**DIRECTIONS**: Look over the lines below. Report each one that includes the string "domina".

== Segment start ==

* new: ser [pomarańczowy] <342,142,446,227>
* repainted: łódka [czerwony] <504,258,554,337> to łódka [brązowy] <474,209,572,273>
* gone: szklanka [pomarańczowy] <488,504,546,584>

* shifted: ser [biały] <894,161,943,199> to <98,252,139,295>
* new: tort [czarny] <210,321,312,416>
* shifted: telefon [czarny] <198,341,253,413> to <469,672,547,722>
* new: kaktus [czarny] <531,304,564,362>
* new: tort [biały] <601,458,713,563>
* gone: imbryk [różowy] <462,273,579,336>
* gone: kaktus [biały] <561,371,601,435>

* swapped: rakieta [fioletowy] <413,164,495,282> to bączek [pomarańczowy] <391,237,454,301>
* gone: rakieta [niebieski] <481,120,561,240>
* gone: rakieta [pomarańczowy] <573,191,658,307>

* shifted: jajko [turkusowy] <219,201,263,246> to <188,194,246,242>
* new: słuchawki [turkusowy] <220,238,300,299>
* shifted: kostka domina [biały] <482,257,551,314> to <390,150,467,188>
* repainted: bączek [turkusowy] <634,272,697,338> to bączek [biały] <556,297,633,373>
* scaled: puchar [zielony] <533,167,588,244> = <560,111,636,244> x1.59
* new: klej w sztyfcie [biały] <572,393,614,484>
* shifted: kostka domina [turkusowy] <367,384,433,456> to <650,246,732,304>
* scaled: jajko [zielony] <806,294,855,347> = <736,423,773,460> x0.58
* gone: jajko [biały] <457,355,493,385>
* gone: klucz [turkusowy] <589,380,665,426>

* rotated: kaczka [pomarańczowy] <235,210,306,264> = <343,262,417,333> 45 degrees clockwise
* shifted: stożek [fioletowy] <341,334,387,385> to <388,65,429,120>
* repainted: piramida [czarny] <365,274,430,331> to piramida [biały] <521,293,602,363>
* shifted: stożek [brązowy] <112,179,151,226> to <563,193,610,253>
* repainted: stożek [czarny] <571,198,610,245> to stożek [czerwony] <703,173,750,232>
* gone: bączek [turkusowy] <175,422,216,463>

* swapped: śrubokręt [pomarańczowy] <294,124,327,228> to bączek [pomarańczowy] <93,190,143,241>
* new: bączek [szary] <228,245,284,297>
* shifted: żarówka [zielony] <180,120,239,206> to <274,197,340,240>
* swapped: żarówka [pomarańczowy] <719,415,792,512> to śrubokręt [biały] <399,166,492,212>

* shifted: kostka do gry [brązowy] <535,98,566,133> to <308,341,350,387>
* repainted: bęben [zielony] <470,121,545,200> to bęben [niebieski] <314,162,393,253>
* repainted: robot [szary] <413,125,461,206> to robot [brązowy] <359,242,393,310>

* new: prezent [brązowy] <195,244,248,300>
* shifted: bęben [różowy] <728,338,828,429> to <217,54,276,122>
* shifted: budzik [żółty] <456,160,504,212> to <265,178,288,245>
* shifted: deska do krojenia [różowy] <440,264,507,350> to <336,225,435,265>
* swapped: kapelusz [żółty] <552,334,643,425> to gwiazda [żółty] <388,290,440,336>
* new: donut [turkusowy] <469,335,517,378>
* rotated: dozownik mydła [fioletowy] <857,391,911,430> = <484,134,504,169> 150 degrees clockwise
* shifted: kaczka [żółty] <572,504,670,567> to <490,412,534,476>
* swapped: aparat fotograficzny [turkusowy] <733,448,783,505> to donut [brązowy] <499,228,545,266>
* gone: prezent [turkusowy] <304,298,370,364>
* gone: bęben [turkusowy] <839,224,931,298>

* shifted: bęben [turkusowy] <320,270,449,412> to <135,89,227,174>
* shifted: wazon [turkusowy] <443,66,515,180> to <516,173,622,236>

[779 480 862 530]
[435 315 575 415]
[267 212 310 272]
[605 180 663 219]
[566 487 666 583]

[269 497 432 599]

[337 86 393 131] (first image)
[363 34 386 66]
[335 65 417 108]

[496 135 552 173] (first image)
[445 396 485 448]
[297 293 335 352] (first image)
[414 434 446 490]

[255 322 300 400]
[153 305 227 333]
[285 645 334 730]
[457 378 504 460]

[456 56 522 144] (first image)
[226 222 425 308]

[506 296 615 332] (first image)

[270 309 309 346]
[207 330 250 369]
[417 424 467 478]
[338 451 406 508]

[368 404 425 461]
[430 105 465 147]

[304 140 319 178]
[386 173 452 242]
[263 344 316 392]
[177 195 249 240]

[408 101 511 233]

== Segment end ==

**SOLUTION TO THIS TASK**:
* shifted: kostka domina [biały] <482,257,551,314> to <390,150,467,188>
* shifted: kostka domina [turkusowy] <367,384,433,456> to <650,246,732,304>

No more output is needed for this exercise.